Repeat the rows below word for word, from the first row down through the row that contains "green star: moved 2 px left, 2 px down", including both of those rows.

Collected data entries
____________
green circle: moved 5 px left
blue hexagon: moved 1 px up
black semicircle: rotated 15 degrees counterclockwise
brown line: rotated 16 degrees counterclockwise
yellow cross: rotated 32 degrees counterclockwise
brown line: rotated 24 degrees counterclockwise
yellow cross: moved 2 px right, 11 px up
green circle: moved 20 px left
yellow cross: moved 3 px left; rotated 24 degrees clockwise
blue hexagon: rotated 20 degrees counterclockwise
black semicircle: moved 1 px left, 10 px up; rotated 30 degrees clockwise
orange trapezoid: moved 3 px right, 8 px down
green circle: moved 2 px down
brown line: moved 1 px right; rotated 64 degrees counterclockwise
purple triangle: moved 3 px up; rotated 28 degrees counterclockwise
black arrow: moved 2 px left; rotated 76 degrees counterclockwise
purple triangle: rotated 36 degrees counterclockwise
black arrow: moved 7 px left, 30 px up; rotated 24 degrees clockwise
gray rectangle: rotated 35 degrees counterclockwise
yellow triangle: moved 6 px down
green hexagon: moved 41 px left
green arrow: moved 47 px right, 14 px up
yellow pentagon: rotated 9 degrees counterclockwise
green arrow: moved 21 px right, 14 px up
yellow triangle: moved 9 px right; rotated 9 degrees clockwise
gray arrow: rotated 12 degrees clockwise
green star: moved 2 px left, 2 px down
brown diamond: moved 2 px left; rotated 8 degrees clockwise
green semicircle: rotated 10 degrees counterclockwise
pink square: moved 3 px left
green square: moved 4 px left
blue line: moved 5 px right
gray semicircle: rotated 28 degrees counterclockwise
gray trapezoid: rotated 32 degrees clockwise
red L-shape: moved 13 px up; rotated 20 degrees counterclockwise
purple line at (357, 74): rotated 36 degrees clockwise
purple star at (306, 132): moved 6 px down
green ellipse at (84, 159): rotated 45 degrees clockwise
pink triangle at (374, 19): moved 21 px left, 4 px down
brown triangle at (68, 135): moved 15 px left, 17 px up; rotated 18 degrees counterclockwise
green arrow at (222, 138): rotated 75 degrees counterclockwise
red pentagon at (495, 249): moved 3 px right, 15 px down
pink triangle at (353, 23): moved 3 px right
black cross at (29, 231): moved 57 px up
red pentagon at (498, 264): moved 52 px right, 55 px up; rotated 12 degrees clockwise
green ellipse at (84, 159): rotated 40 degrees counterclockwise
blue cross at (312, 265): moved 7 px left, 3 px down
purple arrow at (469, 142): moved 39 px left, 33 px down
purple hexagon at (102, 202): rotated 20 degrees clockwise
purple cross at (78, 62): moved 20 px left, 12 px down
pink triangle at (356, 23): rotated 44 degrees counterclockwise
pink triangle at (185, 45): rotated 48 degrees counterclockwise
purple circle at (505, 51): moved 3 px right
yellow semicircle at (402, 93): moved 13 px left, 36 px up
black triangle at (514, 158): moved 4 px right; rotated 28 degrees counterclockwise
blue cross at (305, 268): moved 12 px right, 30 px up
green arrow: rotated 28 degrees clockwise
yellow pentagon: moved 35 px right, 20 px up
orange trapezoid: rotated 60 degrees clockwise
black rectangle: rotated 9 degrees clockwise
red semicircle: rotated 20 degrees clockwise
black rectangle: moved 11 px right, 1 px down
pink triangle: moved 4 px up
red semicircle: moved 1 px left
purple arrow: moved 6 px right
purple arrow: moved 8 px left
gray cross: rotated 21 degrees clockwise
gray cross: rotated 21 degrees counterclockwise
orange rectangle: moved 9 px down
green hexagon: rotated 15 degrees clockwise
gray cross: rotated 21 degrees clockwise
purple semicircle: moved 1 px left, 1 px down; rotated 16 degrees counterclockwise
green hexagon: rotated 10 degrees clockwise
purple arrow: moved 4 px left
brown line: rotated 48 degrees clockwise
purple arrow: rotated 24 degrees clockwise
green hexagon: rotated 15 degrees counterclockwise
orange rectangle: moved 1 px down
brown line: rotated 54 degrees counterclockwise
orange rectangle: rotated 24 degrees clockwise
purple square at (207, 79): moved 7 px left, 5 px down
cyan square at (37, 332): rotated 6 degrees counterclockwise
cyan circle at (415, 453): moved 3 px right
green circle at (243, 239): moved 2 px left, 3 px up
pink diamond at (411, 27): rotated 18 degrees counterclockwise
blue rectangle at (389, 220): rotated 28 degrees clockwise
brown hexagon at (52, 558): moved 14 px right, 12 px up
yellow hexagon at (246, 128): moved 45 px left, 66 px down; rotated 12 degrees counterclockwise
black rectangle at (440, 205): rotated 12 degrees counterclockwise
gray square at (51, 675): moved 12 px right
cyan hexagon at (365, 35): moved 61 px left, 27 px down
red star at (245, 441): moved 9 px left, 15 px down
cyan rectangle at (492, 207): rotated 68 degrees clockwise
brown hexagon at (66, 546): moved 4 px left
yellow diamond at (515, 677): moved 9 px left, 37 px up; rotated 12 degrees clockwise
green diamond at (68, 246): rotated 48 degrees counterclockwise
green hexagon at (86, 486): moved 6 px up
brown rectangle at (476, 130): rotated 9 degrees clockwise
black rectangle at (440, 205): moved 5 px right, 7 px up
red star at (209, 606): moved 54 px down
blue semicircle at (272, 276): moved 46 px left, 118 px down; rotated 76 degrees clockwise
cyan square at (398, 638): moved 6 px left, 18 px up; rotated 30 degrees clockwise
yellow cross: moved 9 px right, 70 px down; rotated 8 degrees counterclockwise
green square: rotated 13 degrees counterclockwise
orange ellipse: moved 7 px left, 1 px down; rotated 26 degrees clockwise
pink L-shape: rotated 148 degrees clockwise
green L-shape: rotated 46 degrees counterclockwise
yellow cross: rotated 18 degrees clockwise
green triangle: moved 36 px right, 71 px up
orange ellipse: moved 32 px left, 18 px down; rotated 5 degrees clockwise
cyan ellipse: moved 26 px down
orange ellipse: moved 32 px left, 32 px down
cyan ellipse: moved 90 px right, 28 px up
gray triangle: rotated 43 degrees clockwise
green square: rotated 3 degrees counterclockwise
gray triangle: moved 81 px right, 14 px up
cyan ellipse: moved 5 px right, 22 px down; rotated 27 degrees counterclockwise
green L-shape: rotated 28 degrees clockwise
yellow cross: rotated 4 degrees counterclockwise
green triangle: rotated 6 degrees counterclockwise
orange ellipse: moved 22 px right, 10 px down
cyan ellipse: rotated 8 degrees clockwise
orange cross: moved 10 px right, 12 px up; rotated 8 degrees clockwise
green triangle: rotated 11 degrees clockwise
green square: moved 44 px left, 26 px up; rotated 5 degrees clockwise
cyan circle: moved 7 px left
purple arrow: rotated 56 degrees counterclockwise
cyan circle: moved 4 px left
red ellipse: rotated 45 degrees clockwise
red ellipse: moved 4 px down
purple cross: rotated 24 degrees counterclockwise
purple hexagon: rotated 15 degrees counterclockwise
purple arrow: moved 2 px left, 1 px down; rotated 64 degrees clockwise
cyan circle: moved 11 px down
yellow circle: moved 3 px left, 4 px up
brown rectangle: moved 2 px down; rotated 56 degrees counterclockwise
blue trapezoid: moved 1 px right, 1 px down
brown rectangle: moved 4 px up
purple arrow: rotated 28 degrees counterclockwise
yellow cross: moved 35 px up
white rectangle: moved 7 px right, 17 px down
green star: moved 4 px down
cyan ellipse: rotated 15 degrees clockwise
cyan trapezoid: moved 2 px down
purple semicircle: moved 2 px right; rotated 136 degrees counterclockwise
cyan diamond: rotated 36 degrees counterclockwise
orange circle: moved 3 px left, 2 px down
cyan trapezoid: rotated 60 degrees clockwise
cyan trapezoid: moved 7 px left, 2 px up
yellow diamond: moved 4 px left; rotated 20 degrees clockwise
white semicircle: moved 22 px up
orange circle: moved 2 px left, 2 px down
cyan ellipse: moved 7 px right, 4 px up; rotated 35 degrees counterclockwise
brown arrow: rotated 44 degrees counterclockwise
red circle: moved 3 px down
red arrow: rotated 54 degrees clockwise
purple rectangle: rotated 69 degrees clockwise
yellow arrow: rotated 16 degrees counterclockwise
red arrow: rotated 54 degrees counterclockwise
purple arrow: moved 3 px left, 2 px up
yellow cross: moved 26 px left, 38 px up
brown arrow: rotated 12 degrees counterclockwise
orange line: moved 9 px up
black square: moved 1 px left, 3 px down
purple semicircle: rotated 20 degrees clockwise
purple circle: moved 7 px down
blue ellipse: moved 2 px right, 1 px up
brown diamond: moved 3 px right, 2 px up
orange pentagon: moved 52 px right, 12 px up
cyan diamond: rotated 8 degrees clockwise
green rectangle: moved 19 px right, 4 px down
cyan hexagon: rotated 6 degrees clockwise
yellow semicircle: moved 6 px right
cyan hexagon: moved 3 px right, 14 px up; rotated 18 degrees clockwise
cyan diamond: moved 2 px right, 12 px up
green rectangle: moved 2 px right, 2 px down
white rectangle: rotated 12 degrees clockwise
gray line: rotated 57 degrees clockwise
____________
### The answer:
green circle: moved 5 px left
blue hexagon: moved 1 px up
black semicircle: rotated 15 degrees counterclockwise
brown line: rotated 16 degrees counterclockwise
yellow cross: rotated 32 degrees counterclockwise
brown line: rotated 24 degrees counterclockwise
yellow cross: moved 2 px right, 11 px up
green circle: moved 20 px left
yellow cross: moved 3 px left; rotated 24 degrees clockwise
blue hexagon: rotated 20 degrees counterclockwise
black semicircle: moved 1 px left, 10 px up; rotated 30 degrees clockwise
orange trapezoid: moved 3 px right, 8 px down
green circle: moved 2 px down
brown line: moved 1 px right; rotated 64 degrees counterclockwise
purple triangle: moved 3 px up; rotated 28 degrees counterclockwise
black arrow: moved 2 px left; rotated 76 degrees counterclockwise
purple triangle: rotated 36 degrees counterclockwise
black arrow: moved 7 px left, 30 px up; rotated 24 degrees clockwise
gray rectangle: rotated 35 degrees counterclockwise
yellow triangle: moved 6 px down
green hexagon: moved 41 px left
green arrow: moved 47 px right, 14 px up
yellow pentagon: rotated 9 degrees counterclockwise
green arrow: moved 21 px right, 14 px up
yellow triangle: moved 9 px right; rotated 9 degrees clockwise
gray arrow: rotated 12 degrees clockwise
green star: moved 2 px left, 2 px down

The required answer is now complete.